EXERCISE PROMPT:
Could you print the listing again exactly, omitting the pictures?

DATA SEGMENT:
+===+
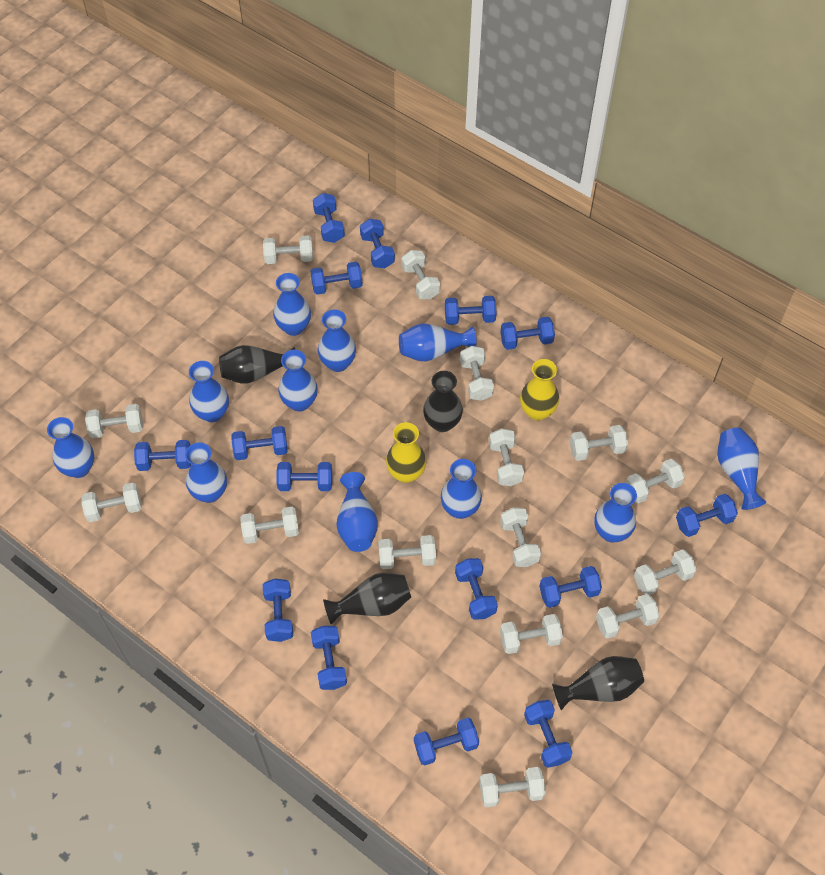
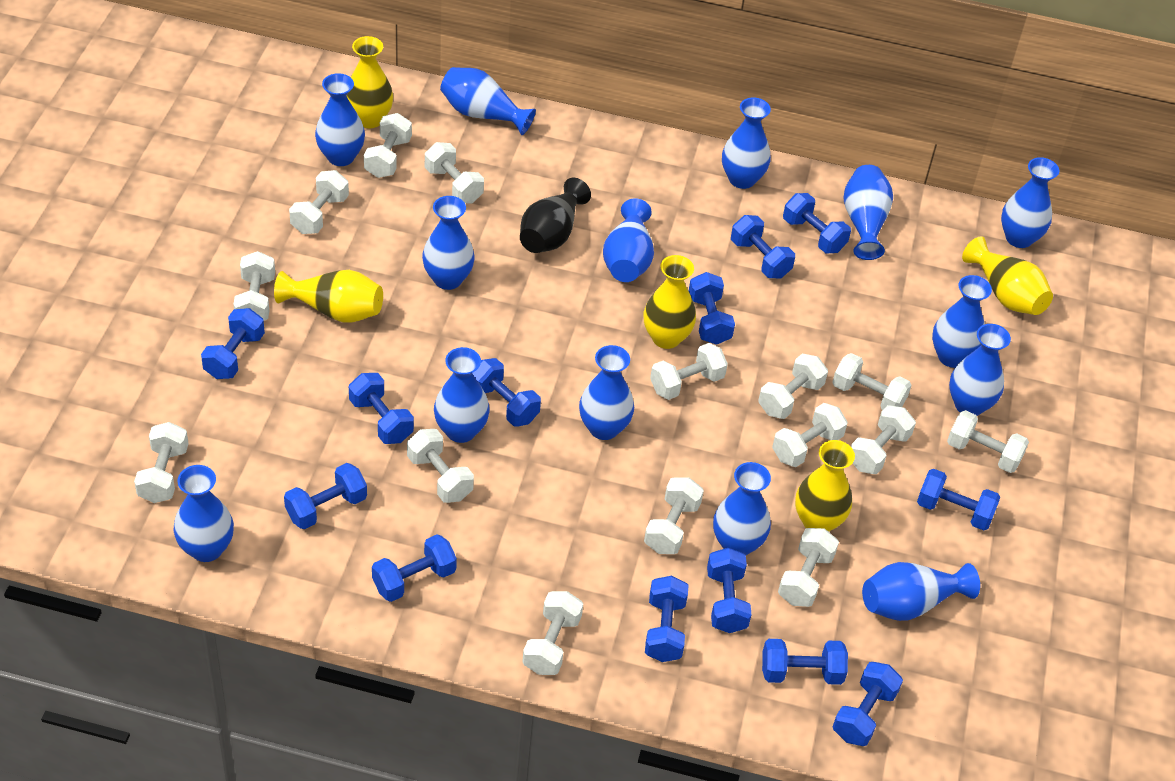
black vase: 4 -> 1
blue dumbbell: 15 -> 13
blue vase: 11 -> 14
yellow vase: 2 -> 5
+===+
SOLVED EXERCISE:
black vase: 4 -> 1
blue dumbbell: 15 -> 13
blue vase: 11 -> 14
yellow vase: 2 -> 5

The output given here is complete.